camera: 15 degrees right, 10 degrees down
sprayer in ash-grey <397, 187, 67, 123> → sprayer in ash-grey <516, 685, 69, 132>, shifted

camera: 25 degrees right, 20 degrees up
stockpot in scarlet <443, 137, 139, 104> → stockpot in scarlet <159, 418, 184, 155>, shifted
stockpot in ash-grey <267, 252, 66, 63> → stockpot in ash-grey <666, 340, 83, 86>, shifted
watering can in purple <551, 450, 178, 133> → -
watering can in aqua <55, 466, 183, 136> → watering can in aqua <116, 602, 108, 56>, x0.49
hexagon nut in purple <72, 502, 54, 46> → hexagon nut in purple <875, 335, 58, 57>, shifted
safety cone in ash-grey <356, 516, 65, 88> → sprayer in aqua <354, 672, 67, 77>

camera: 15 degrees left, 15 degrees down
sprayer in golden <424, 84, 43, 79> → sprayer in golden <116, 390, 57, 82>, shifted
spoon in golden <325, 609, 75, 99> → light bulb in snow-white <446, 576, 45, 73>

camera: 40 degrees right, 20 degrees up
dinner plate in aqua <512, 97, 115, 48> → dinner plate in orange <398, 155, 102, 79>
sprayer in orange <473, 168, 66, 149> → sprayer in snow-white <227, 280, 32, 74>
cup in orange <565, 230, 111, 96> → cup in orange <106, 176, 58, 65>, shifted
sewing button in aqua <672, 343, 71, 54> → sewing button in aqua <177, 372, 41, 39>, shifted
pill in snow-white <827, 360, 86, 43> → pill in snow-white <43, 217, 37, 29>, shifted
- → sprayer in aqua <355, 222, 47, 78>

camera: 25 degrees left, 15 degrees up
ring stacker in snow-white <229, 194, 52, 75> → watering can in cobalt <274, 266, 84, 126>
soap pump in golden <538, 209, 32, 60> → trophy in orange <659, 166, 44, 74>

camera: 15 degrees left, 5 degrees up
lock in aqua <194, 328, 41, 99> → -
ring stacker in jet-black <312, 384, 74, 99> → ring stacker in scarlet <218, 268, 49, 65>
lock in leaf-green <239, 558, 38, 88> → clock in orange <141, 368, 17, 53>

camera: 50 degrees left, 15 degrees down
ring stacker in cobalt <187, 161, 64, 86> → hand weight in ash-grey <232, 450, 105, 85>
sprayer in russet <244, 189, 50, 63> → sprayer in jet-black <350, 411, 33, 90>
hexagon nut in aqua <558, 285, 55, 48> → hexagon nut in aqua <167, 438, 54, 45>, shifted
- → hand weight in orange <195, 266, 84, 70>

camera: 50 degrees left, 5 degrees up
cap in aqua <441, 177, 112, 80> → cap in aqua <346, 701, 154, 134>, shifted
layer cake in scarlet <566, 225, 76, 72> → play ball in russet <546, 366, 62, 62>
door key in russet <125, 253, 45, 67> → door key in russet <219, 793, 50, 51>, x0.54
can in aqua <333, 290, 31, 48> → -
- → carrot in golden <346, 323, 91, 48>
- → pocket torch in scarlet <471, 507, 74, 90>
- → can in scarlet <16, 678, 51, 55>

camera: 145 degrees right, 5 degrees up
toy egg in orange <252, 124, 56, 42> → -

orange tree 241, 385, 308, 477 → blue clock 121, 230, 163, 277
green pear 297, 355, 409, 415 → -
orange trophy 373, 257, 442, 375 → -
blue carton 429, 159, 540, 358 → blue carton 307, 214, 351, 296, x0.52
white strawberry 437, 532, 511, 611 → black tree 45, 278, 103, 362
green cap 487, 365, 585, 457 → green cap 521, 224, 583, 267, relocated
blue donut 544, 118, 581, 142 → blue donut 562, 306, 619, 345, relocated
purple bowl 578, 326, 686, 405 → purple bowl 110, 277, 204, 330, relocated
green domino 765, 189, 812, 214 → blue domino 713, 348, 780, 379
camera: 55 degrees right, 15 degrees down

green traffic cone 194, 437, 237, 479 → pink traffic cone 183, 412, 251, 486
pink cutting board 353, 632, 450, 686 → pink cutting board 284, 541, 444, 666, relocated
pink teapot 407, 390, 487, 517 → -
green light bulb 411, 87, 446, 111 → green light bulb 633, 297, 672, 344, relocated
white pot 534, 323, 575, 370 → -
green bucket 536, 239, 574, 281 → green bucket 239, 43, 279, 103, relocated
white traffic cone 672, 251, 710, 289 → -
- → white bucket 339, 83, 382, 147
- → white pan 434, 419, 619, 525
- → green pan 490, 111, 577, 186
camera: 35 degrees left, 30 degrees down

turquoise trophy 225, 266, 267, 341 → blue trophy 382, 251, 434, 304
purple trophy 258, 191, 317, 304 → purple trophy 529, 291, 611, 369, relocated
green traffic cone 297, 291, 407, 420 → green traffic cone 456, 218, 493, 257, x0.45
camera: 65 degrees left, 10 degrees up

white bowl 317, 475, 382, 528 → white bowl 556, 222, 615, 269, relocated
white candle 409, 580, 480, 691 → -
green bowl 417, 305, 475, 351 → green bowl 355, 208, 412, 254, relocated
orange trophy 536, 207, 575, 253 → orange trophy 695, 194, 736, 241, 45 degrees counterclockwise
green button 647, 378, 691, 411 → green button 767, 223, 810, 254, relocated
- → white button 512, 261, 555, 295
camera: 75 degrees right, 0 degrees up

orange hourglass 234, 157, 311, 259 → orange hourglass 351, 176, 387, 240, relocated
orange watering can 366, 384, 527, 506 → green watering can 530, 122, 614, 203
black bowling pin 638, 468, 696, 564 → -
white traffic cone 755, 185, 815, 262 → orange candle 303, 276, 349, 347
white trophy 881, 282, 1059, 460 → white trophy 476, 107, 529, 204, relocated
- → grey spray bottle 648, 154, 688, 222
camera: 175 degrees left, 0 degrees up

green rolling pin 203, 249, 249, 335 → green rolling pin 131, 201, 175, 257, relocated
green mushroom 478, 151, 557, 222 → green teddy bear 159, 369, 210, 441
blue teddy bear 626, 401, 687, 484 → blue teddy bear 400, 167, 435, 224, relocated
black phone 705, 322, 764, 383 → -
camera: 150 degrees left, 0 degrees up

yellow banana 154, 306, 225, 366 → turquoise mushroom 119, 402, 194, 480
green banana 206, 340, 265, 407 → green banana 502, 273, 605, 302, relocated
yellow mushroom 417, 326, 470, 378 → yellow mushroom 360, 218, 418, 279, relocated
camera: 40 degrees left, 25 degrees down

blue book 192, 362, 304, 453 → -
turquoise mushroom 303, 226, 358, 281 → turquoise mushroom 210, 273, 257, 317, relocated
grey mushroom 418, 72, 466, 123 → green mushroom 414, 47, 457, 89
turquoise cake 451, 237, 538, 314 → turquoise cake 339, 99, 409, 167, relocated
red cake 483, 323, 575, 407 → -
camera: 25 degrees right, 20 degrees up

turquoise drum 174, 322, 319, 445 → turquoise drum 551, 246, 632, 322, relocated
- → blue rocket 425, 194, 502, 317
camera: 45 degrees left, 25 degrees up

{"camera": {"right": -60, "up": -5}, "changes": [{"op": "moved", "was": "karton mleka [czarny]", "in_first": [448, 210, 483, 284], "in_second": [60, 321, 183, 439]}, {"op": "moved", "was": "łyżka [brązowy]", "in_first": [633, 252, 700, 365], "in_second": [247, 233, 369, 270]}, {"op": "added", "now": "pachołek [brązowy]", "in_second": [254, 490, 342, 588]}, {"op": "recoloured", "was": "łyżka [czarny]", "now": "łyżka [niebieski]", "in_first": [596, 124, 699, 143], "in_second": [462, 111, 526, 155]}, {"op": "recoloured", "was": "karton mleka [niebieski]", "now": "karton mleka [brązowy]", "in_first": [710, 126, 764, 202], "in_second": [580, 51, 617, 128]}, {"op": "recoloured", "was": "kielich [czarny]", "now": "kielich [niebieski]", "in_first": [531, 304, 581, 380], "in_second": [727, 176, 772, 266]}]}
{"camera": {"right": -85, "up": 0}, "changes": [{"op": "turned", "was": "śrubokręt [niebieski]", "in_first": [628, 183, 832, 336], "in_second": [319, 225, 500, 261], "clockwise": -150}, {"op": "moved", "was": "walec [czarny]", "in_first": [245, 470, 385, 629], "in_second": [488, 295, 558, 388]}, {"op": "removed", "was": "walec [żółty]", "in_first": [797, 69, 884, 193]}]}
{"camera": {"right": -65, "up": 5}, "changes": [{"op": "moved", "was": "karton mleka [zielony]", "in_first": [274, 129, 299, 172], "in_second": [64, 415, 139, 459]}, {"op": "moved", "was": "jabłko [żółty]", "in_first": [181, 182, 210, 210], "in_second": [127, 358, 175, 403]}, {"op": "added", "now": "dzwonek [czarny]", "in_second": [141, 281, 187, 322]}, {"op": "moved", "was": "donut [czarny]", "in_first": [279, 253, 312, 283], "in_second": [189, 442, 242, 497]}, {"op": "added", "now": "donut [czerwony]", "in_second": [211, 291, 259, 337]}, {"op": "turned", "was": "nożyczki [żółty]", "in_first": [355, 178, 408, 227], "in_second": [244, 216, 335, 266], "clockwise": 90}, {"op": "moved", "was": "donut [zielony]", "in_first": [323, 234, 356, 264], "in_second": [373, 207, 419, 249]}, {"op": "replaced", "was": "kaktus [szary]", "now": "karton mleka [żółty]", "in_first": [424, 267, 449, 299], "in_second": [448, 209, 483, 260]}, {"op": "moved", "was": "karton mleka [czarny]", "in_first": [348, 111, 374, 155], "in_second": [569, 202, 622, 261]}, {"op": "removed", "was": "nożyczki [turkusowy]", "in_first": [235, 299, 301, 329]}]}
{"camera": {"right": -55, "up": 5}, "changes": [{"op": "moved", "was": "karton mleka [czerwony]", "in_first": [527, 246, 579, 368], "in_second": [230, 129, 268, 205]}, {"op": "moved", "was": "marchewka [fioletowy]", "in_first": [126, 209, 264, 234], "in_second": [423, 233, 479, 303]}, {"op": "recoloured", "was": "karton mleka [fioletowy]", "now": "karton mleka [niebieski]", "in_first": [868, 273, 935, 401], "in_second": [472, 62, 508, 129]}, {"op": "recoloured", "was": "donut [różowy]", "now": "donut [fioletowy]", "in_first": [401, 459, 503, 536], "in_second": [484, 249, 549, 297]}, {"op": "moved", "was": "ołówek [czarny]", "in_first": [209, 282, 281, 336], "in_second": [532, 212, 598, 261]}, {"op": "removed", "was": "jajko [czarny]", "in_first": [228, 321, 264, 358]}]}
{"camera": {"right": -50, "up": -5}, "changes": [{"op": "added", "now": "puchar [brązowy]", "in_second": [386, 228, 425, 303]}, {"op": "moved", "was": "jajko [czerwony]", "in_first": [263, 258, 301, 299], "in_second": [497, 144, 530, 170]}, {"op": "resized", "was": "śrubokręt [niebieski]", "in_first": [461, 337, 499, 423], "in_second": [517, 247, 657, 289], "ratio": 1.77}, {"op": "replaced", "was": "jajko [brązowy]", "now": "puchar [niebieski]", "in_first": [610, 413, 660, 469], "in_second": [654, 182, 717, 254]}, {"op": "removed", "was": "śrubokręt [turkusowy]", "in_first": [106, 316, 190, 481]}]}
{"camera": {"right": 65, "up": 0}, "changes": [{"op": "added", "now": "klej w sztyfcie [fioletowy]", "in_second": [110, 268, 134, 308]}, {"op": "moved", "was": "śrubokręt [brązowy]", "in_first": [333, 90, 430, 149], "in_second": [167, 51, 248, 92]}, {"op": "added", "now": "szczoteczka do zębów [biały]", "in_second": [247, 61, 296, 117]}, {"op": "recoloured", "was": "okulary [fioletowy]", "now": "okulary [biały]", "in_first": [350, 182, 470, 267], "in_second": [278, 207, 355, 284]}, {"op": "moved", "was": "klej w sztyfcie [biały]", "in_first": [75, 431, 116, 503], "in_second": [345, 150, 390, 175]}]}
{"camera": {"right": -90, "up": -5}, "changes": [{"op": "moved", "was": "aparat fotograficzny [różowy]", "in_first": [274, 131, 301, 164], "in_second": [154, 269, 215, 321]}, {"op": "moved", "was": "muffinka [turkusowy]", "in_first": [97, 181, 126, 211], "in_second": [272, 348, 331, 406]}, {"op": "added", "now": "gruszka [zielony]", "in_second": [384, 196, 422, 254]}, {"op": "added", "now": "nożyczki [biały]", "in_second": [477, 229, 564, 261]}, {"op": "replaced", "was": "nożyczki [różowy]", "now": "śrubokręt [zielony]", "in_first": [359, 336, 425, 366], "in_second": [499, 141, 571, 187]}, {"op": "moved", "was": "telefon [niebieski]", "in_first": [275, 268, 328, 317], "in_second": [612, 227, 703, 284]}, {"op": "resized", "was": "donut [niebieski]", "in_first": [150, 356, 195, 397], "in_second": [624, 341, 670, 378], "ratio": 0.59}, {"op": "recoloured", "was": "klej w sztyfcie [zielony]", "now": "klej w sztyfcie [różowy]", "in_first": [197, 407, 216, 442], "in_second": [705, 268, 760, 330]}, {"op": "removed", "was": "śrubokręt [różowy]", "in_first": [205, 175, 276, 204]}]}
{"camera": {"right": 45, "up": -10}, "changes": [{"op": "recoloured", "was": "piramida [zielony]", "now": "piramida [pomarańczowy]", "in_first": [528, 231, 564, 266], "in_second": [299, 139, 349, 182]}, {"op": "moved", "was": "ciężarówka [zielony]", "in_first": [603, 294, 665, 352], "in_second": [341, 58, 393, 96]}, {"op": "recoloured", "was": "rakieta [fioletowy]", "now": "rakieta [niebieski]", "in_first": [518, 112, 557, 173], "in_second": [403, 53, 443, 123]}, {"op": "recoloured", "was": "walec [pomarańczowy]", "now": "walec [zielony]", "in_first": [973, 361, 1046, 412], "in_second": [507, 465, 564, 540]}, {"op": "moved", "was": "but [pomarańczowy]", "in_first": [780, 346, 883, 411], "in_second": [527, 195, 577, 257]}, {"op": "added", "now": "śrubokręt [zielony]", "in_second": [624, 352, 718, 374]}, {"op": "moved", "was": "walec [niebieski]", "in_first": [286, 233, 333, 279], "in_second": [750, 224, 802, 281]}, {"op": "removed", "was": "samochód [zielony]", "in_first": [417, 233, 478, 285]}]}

================

• _EXERCISE BRIEF_
Only the lines from the one containing "blue donut 544, 118, 581, 142" through the one containing "green domino 765, 189, 812, 214" are to be retyped, both boundary lines included, with no other material.

• _RESULT OF THIS EXERCISE_
blue donut 544, 118, 581, 142 → blue donut 562, 306, 619, 345, relocated
purple bowl 578, 326, 686, 405 → purple bowl 110, 277, 204, 330, relocated
green domino 765, 189, 812, 214 → blue domino 713, 348, 780, 379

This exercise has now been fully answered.